Detected change data
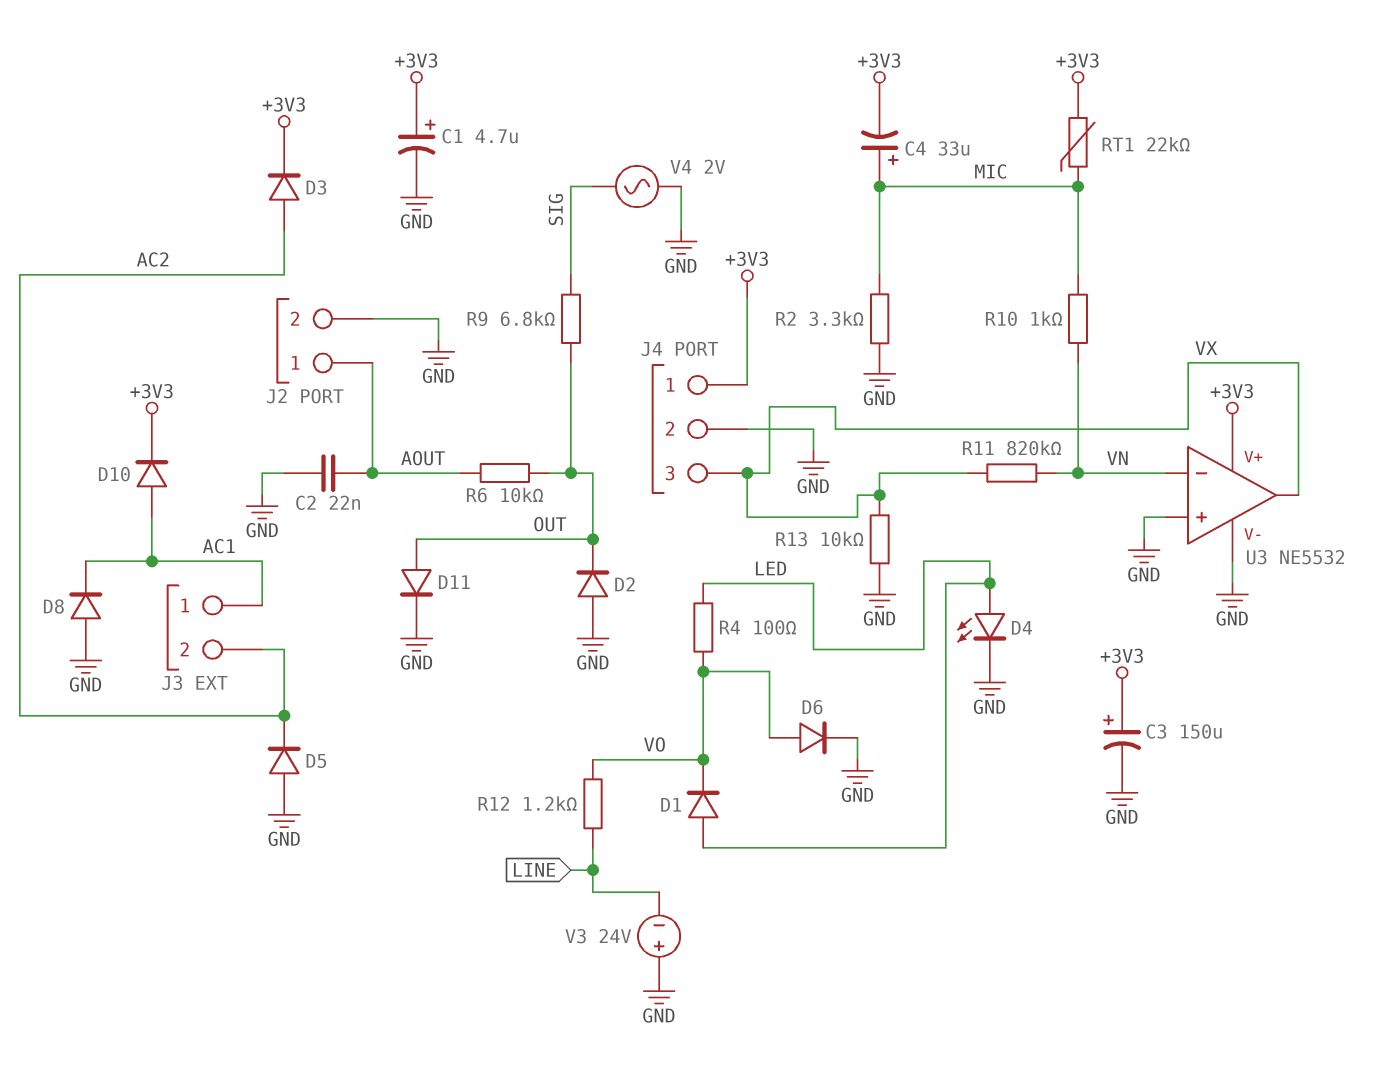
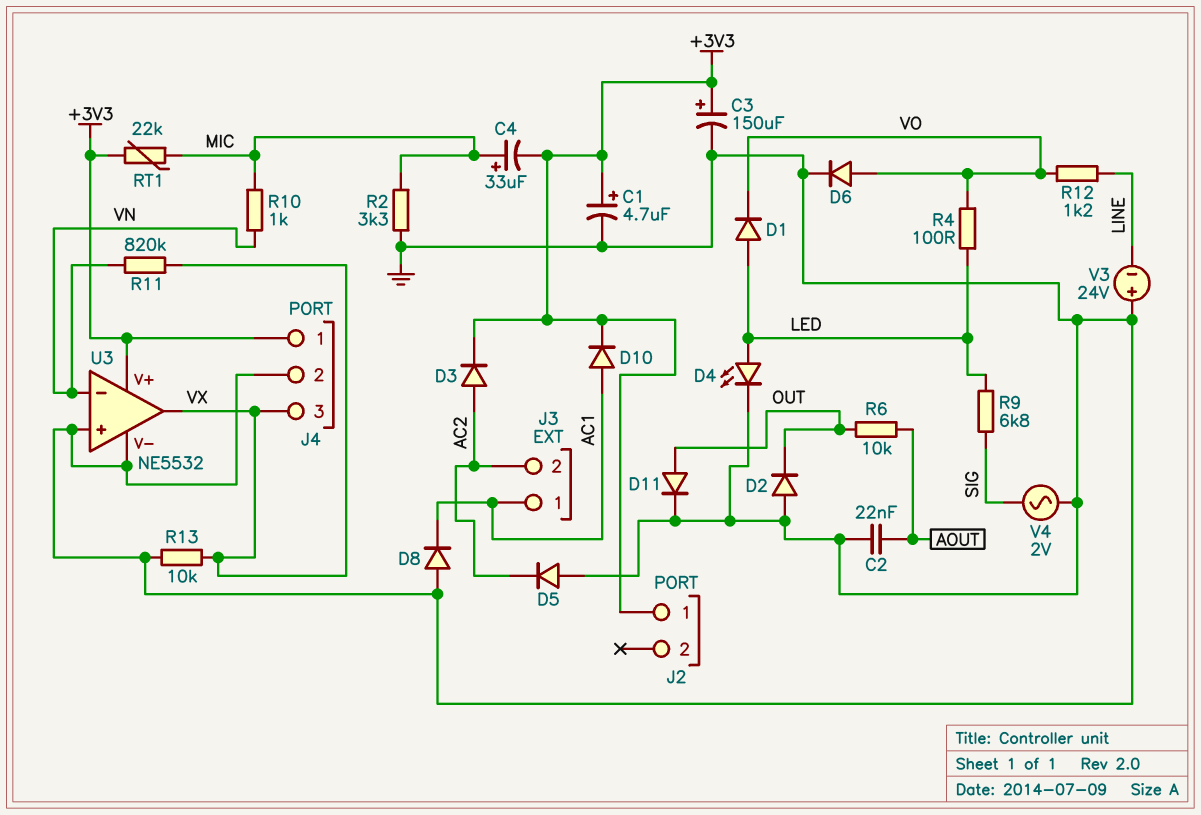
J2 pin 1: AOUT -> +3V3
J2 pin 2: GND -> none
R9: 6.8k (OUT, SIG) -> 6.8k (LED, SIG)

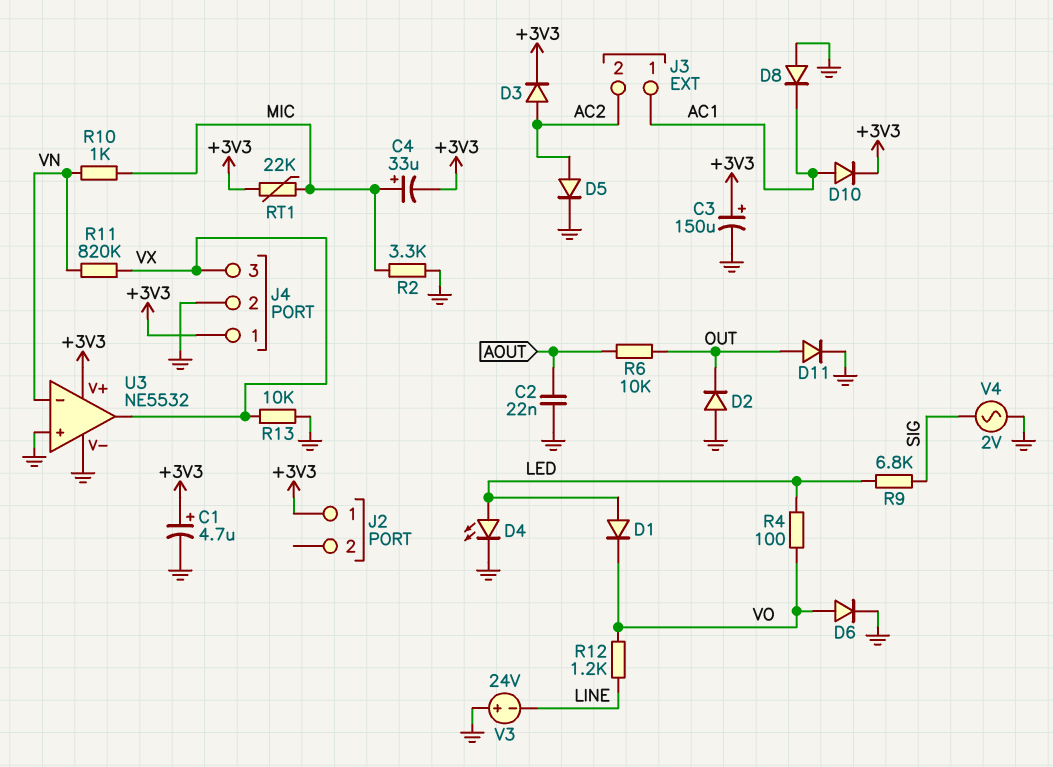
D5: diode (A GND, K AC2) -> diode (A AC2, K GND)

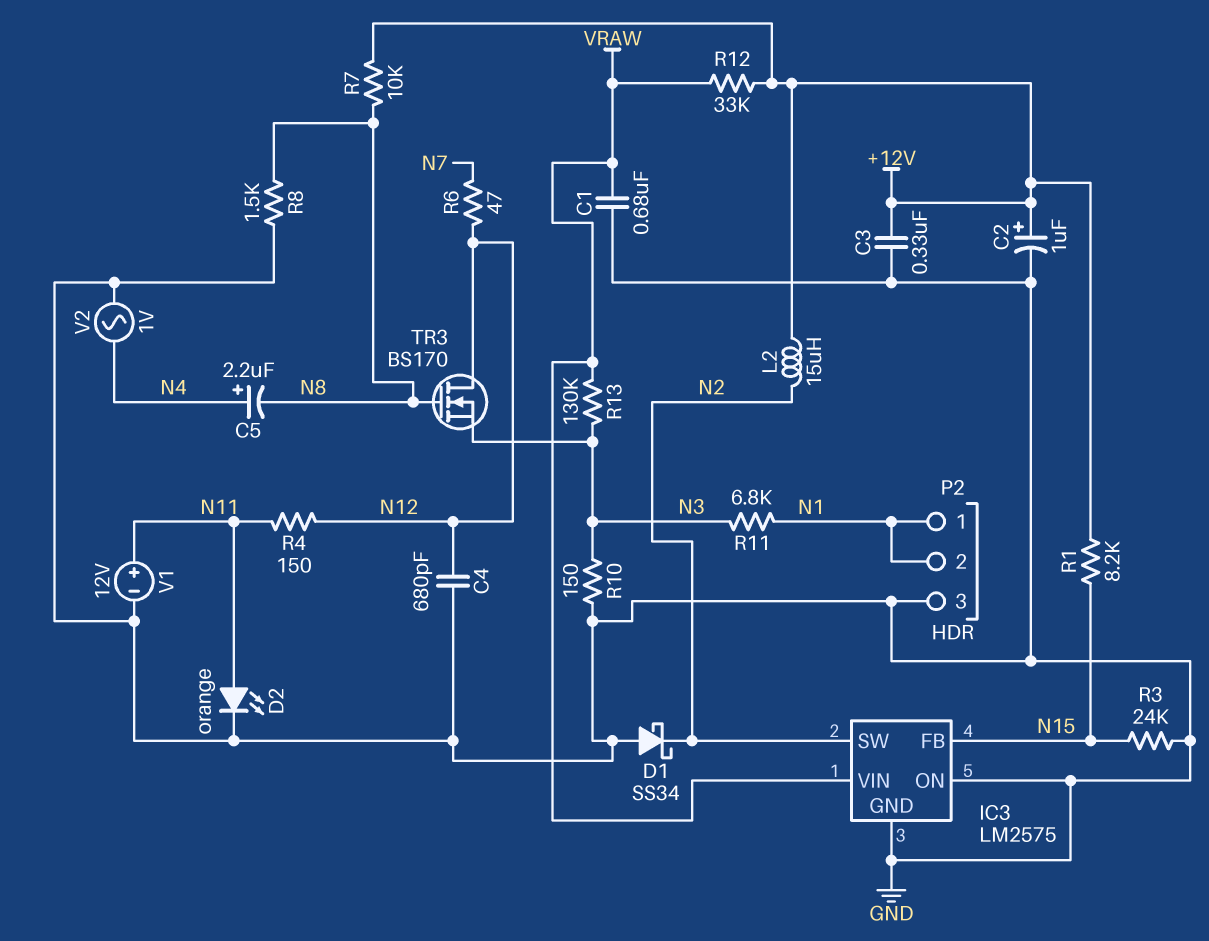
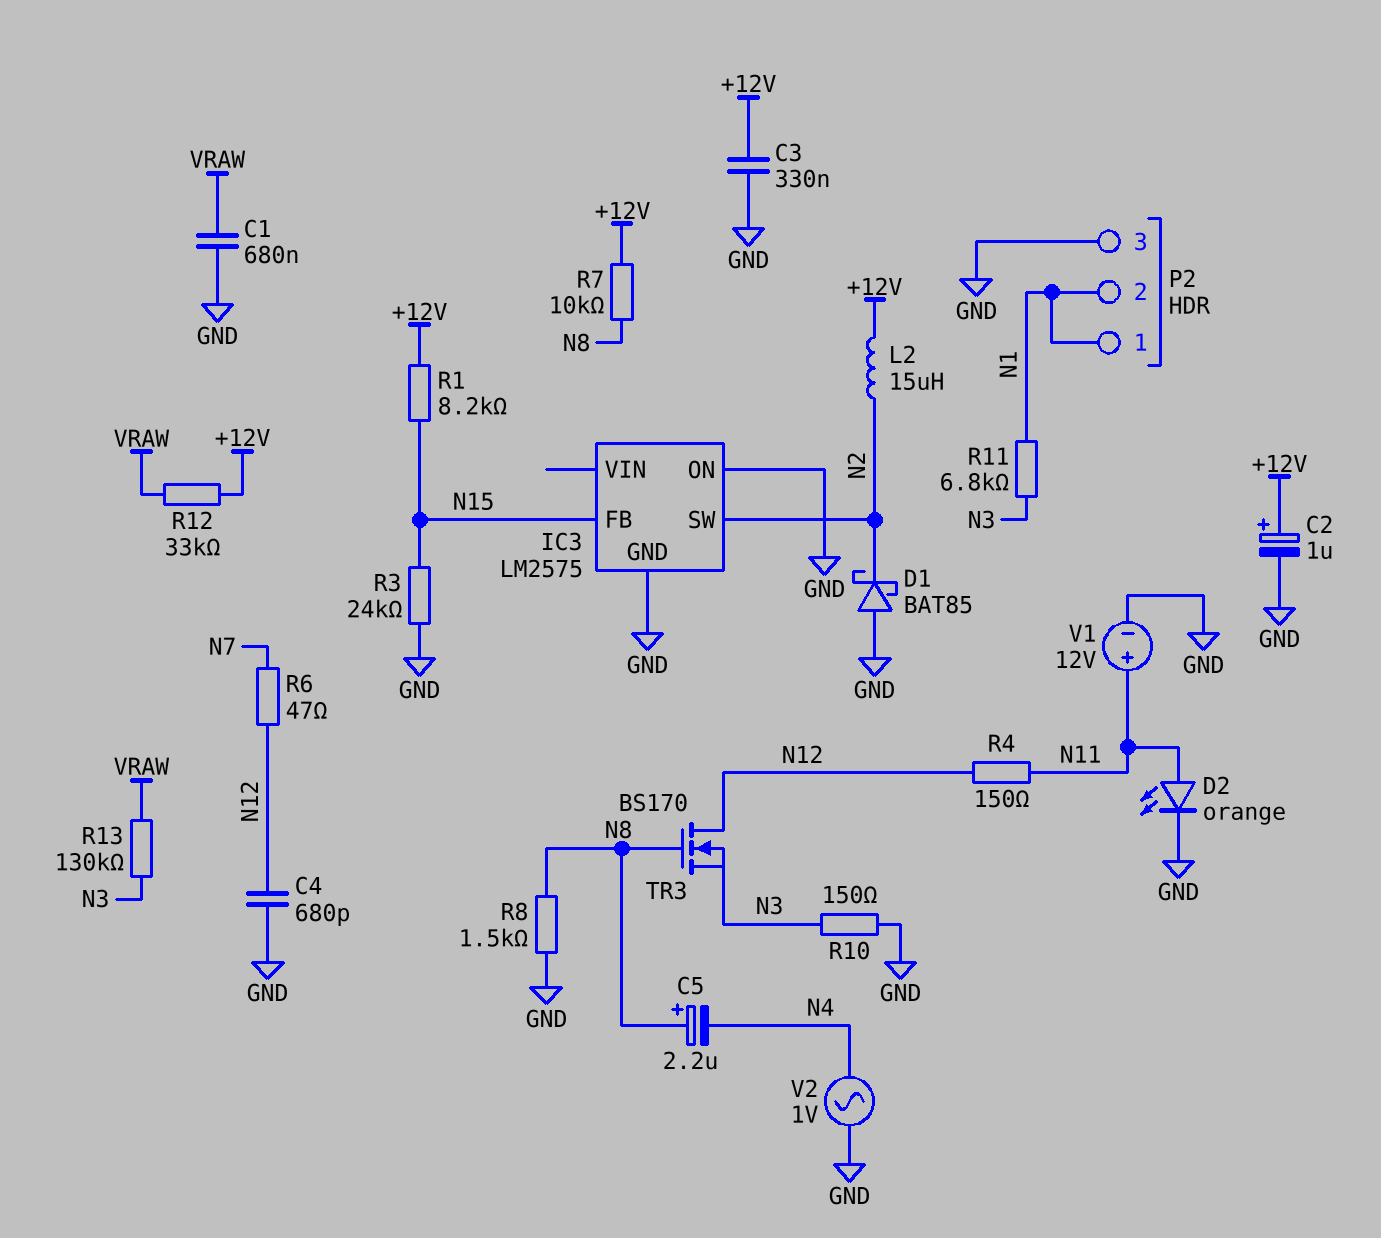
C5: 2.2uF (plus N4, minus N8) -> 2.2uF (plus N8, minus N4)
D1: schottky SS34 (A GND, K N2) -> schottky BAT85 (A GND, K N2)
IC3 pin VIN: VRAW -> none

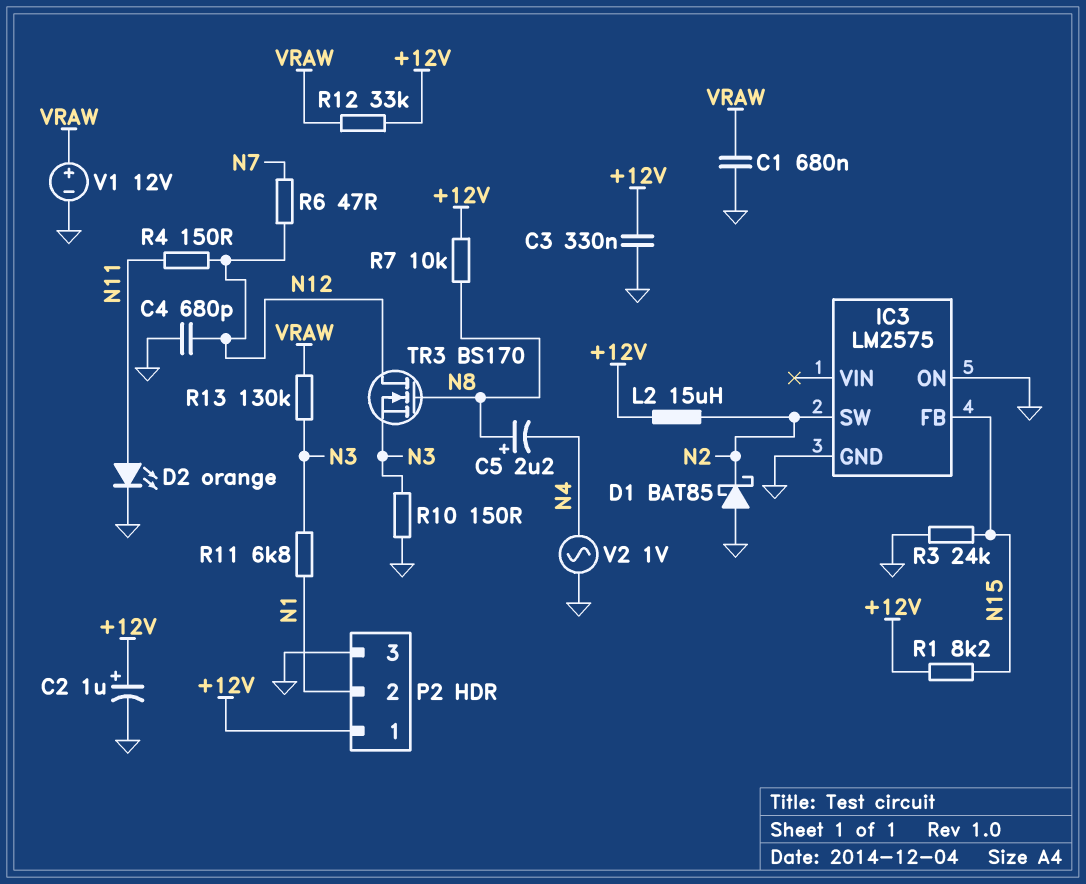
P2 pin 1: N1 -> +12V
R8: 1.5k (GND, N8) -> none
V1: 12V (plus N11, minus GND) -> 12V (plus VRAW, minus GND)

What is being asked
After removing each picture, print the entries above exactly as they were.

Solution
J2 pin 1: AOUT -> +3V3
J2 pin 2: GND -> none
R9: 6.8k (OUT, SIG) -> 6.8k (LED, SIG)

D5: diode (A GND, K AC2) -> diode (A AC2, K GND)

C5: 2.2uF (plus N4, minus N8) -> 2.2uF (plus N8, minus N4)
D1: schottky SS34 (A GND, K N2) -> schottky BAT85 (A GND, K N2)
IC3 pin VIN: VRAW -> none

P2 pin 1: N1 -> +12V
R8: 1.5k (GND, N8) -> none
V1: 12V (plus N11, minus GND) -> 12V (plus VRAW, minus GND)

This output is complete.